Work task - Within the data below, copy each line where the string "turquoise" is found.

Input data -
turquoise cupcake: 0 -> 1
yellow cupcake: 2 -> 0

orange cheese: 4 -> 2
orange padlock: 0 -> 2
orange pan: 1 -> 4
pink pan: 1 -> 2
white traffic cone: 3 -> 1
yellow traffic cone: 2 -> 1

==

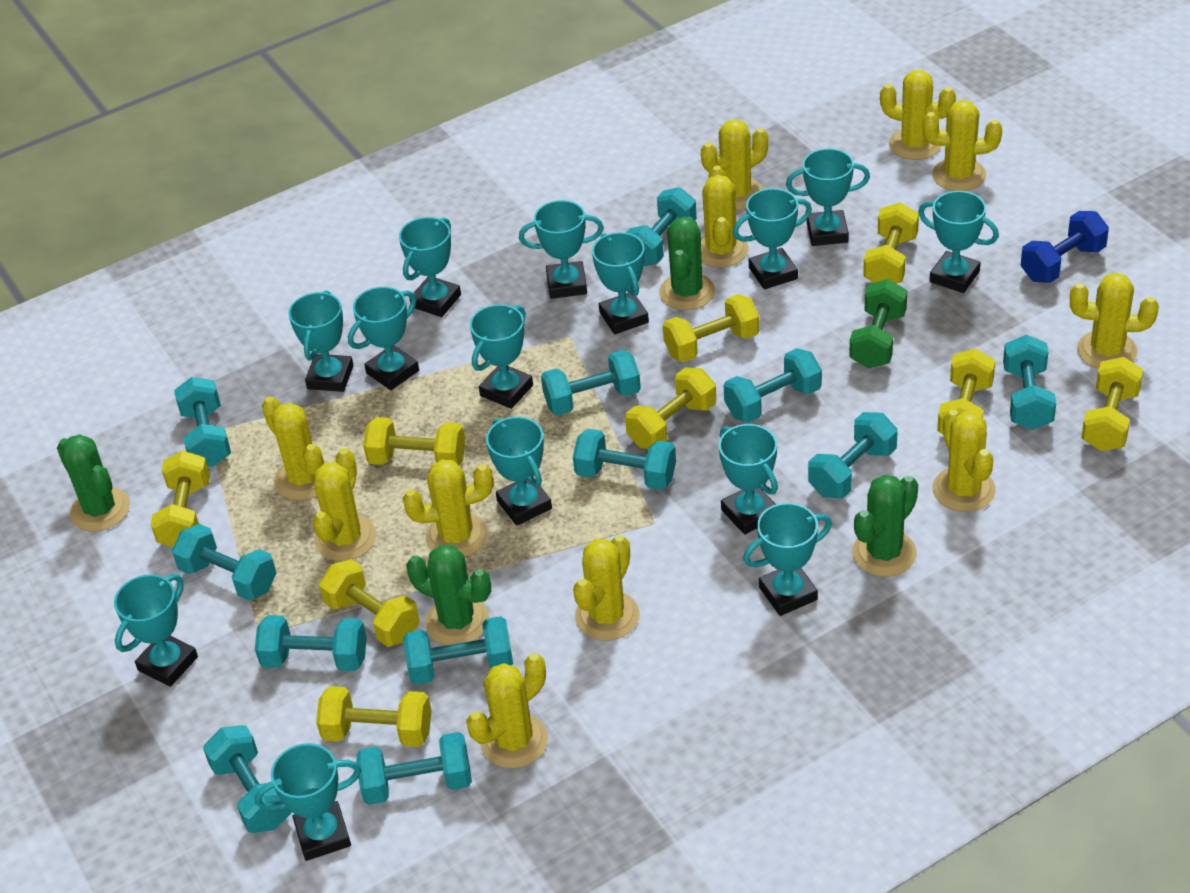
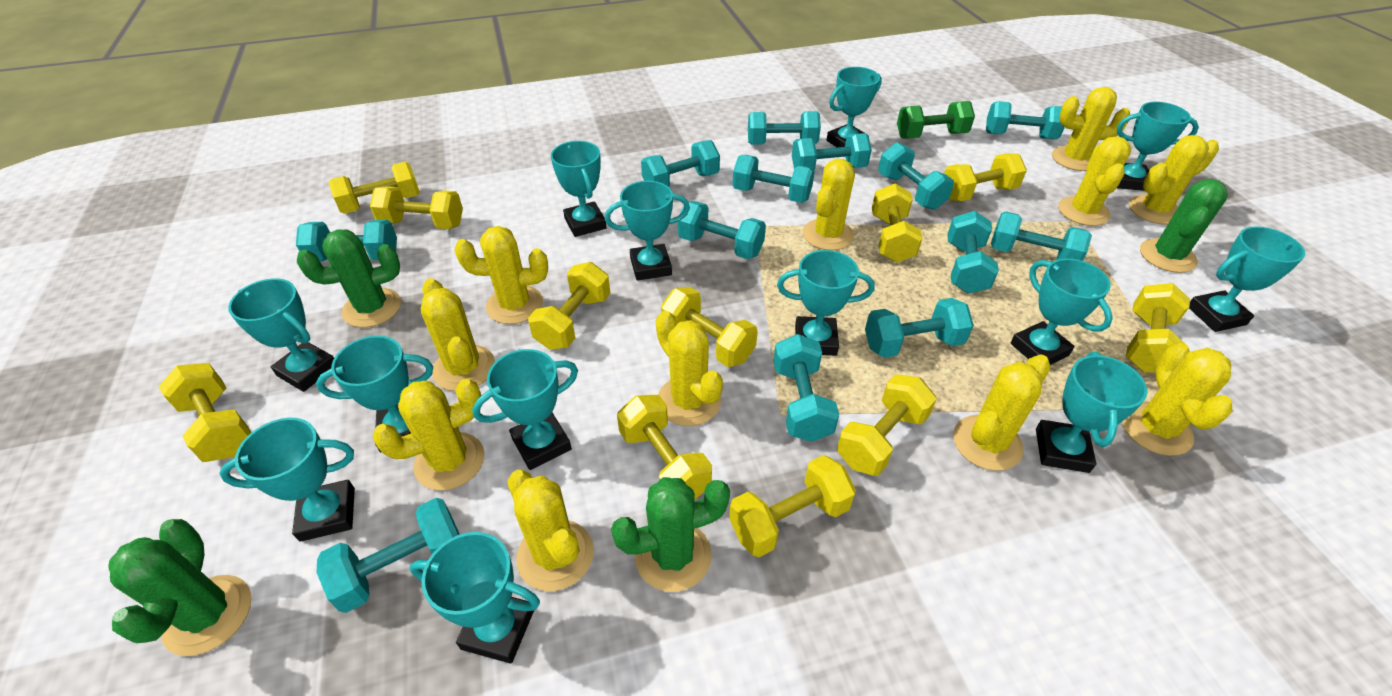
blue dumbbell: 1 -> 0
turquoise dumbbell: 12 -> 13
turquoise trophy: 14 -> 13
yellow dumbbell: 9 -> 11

Answer -
turquoise cupcake: 0 -> 1
turquoise dumbbell: 12 -> 13
turquoise trophy: 14 -> 13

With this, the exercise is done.